= Beginning of Section =

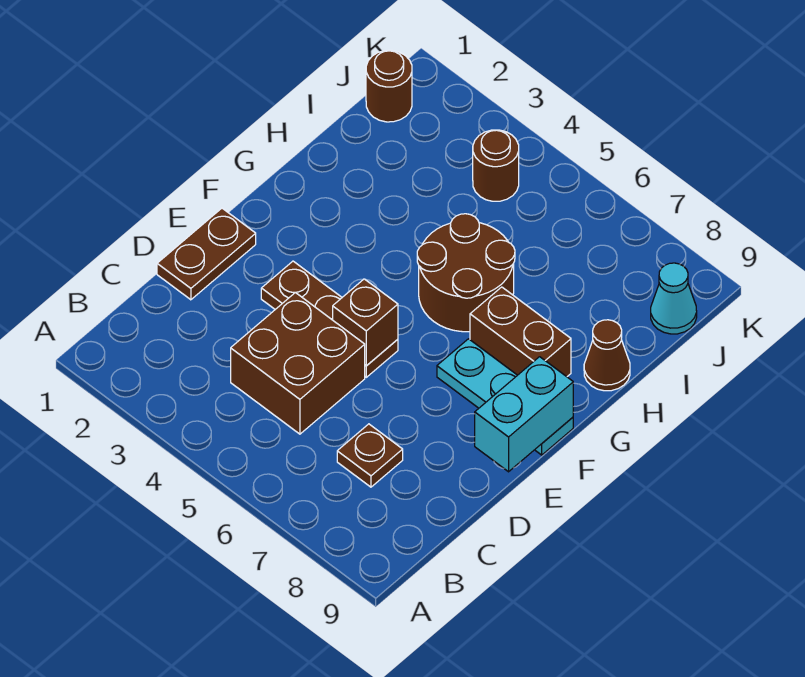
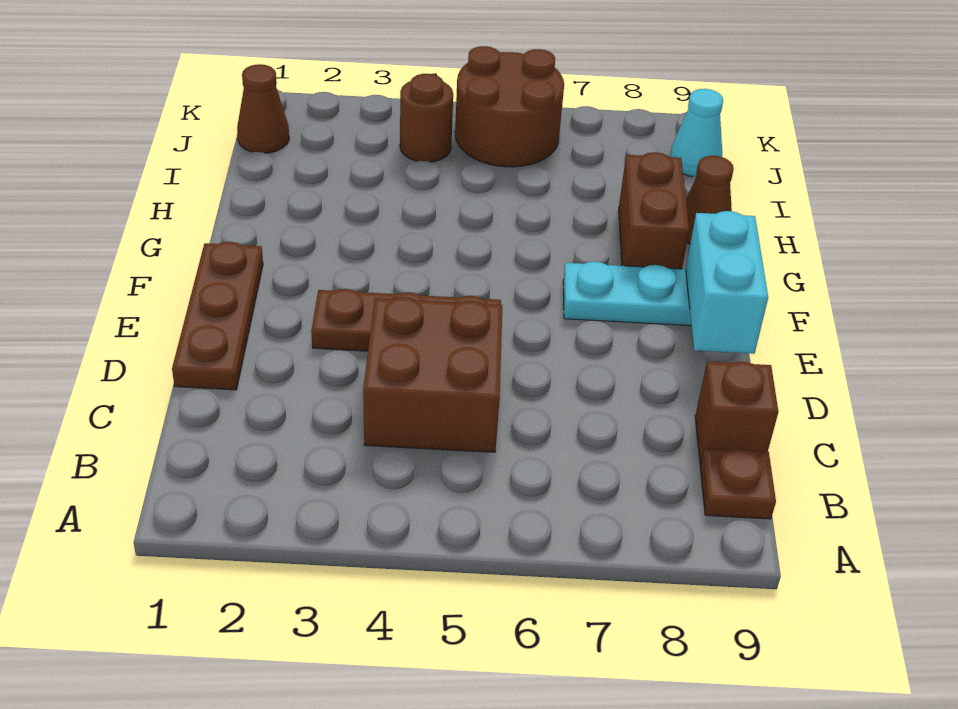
brown plate C7 level 1 -> brown plate B9 level 1
brown plate D1:E1 level 1 -> brown plate D1:F1 level 1
brown brick E5 level 2 -> brown brick C9 level 1
brown round brick G5:H6 level 1 -> brown round brick J5:K6 level 1
brown brick G7:G8 level 1 -> brown brick G8:H8 level 1
brown round brick J1 level 1 -> brown cone J1 level 1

= End of Section =

Prompt:
From the line containing "brown brick G7:G8" to the final line of the data above, transcribe every line exactly and nothing more.

The completed task:
brown brick G7:G8 level 1 -> brown brick G8:H8 level 1
brown round brick J1 level 1 -> brown cone J1 level 1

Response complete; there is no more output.